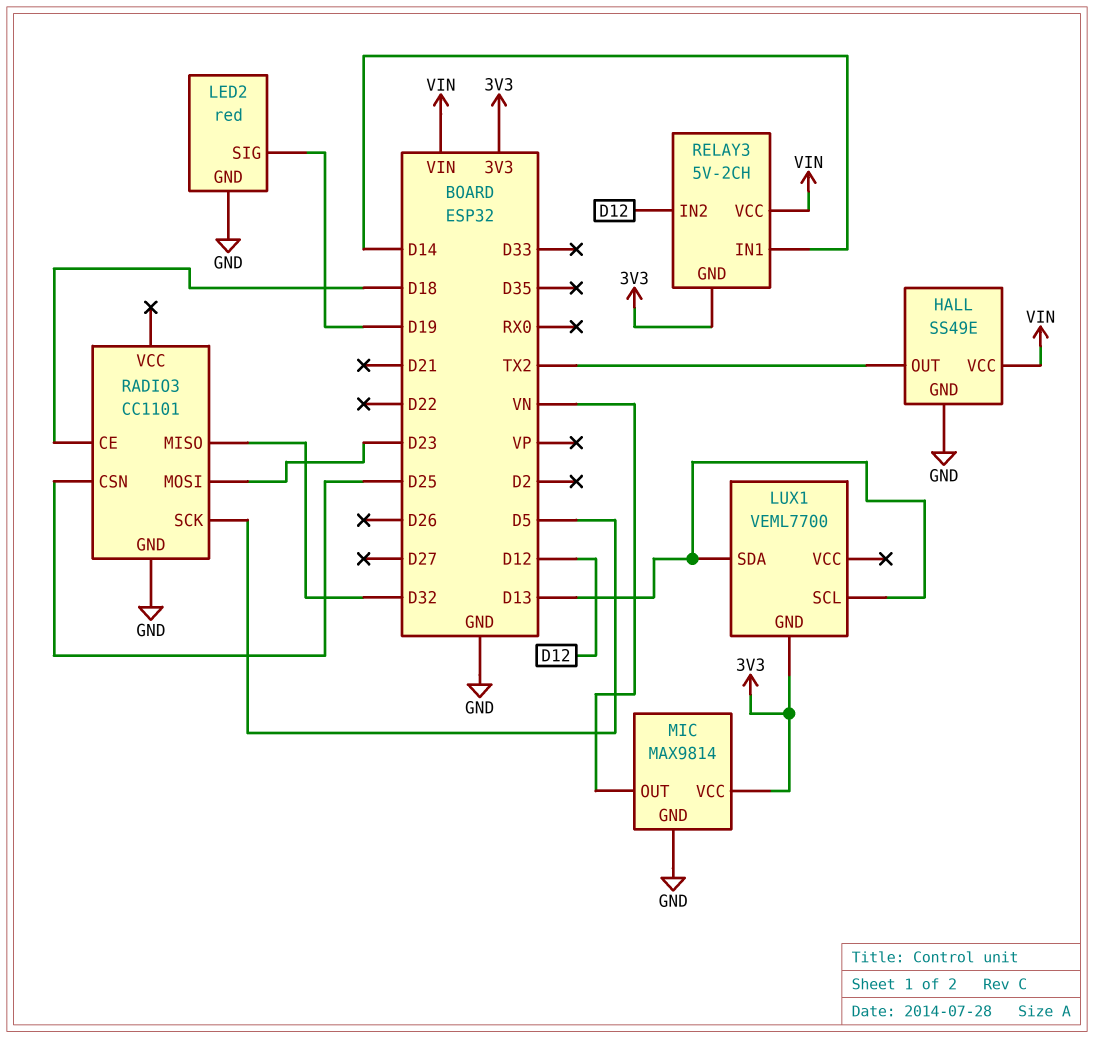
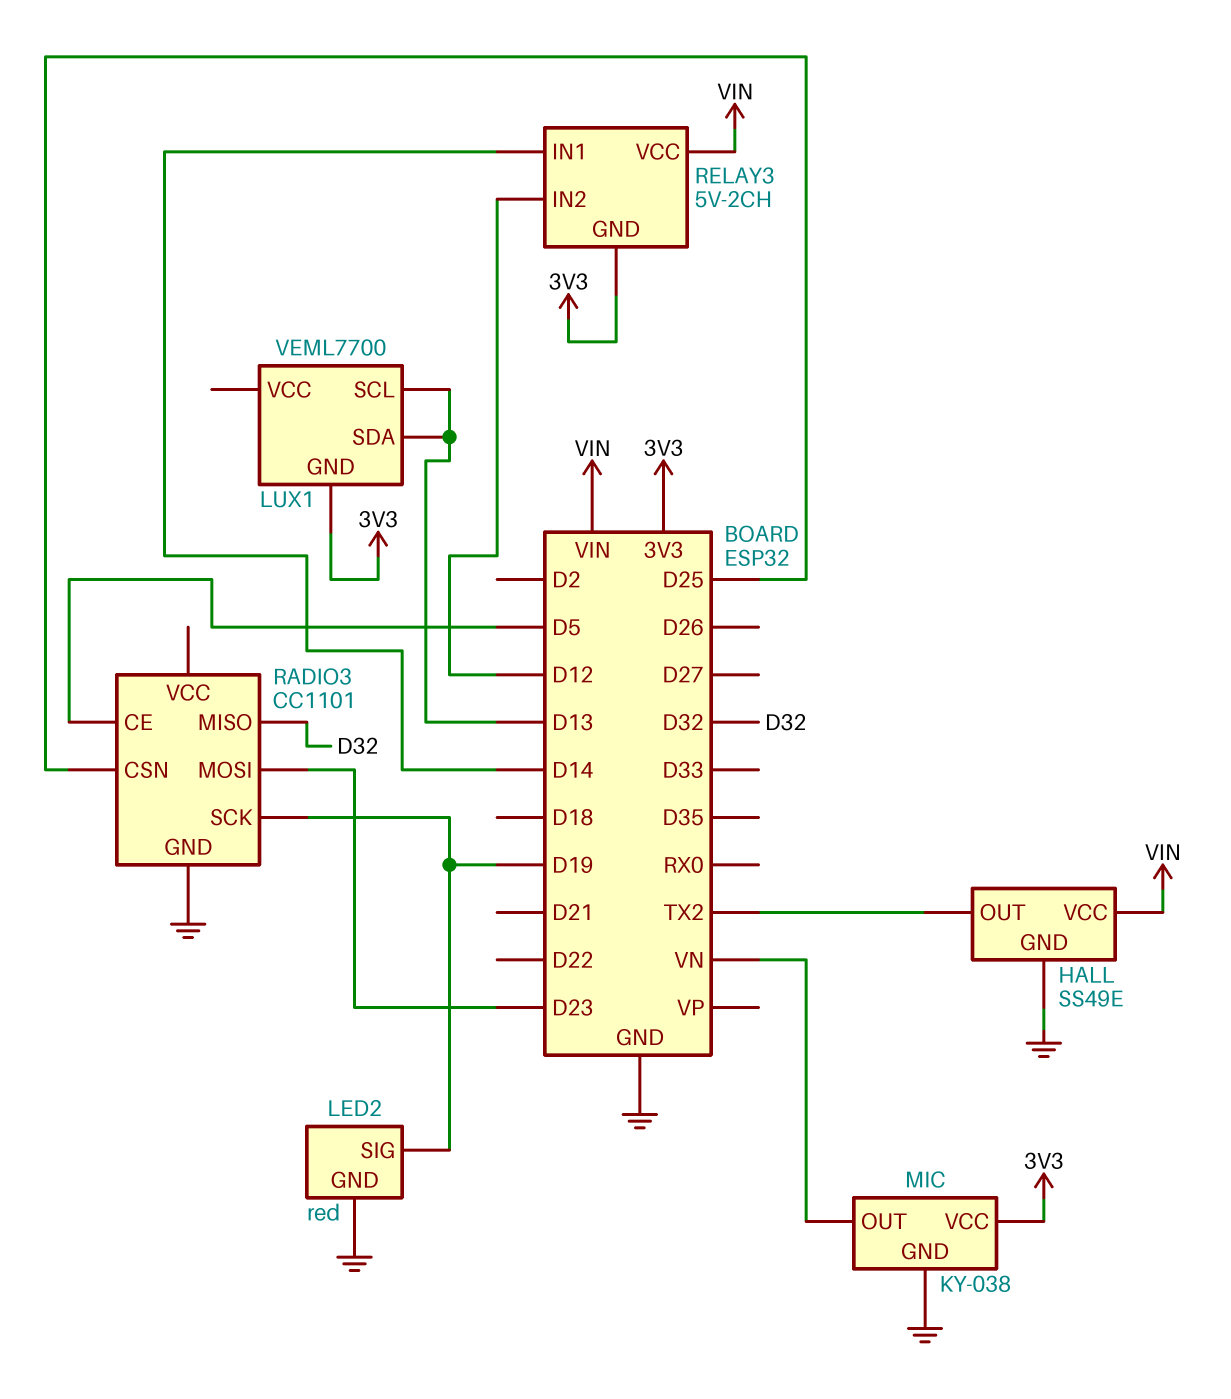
MIC: MAX9814 -> KY-038
RADIO3 pin CE: D18 -> D5
RADIO3 pin SCK: D5 -> D19

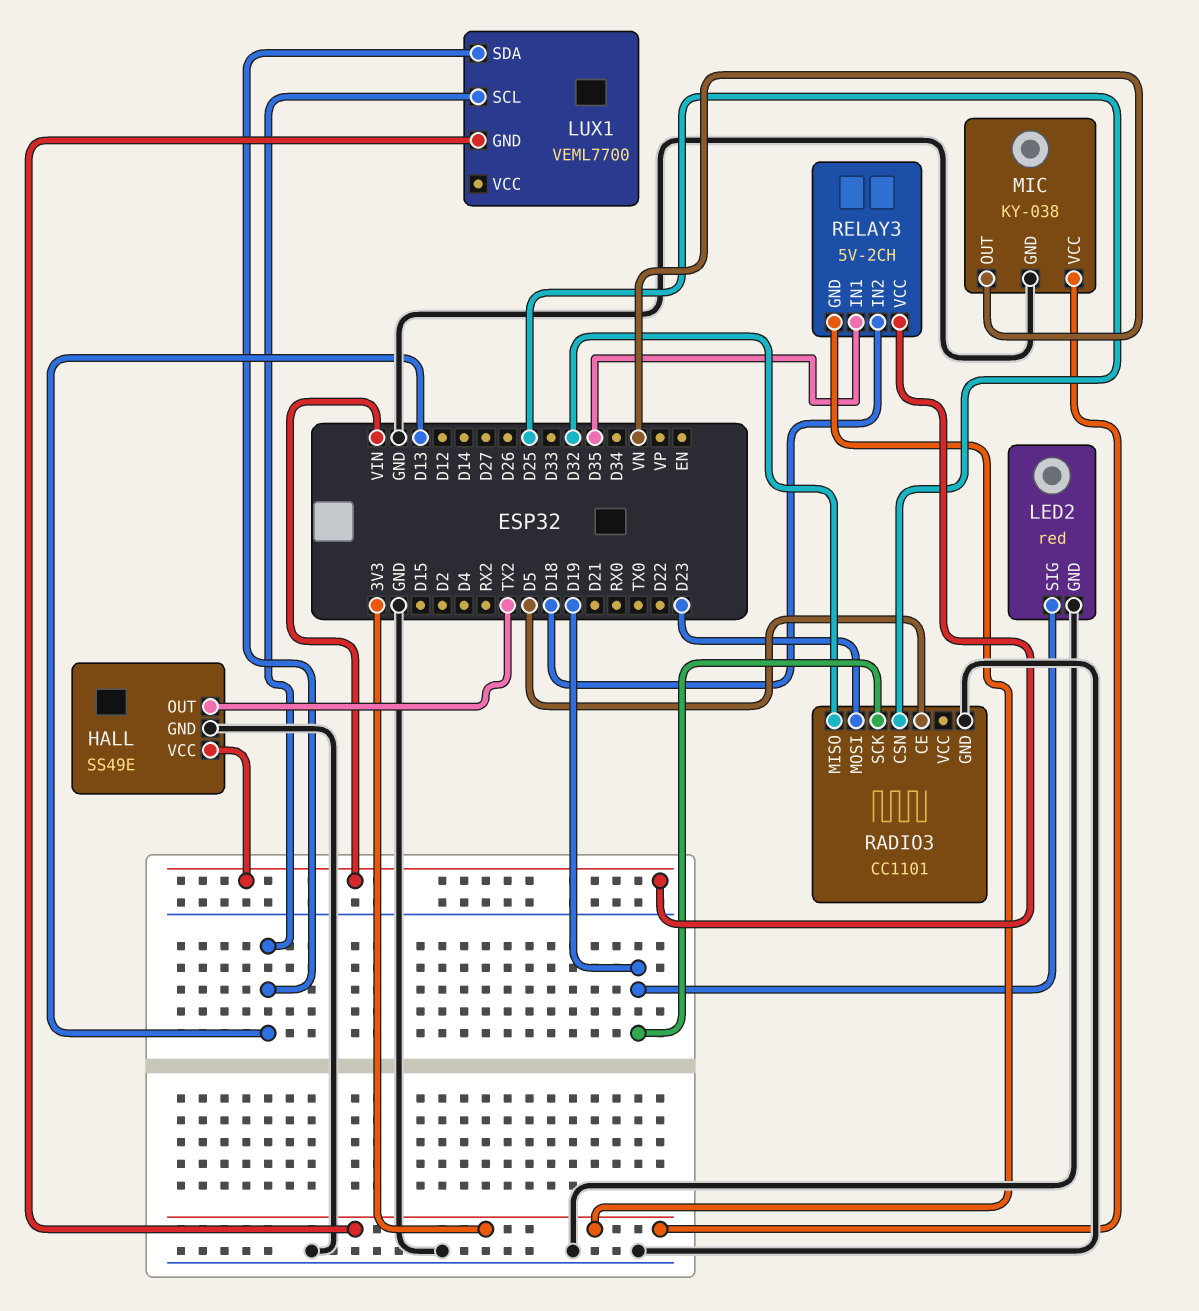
RELAY3 pin IN1: D14 -> D35
RELAY3 pin IN2: D12 -> D18

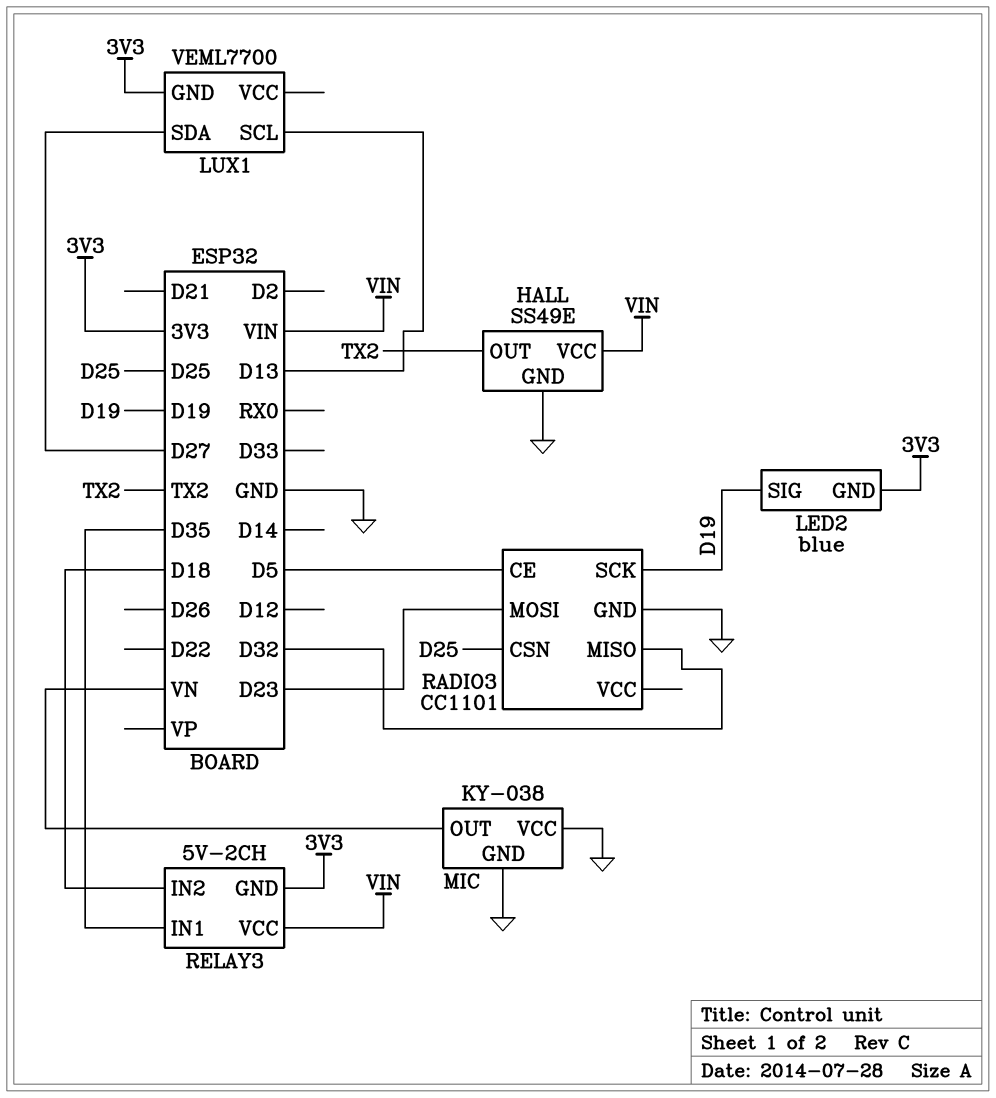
LED2: red -> blue
LED2 pin GND: GND -> 3V3
LUX1 pin SDA: D13 -> D27
MIC pin VCC: 3V3 -> GND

* [ACTIVITY]:
Write out the records once more, exactly as they stand, with no images.

* [RESULT OF THIS TASK]:
MIC: MAX9814 -> KY-038
RADIO3 pin CE: D18 -> D5
RADIO3 pin SCK: D5 -> D19

RELAY3 pin IN1: D14 -> D35
RELAY3 pin IN2: D12 -> D18

LED2: red -> blue
LED2 pin GND: GND -> 3V3
LUX1 pin SDA: D13 -> D27
MIC pin VCC: 3V3 -> GND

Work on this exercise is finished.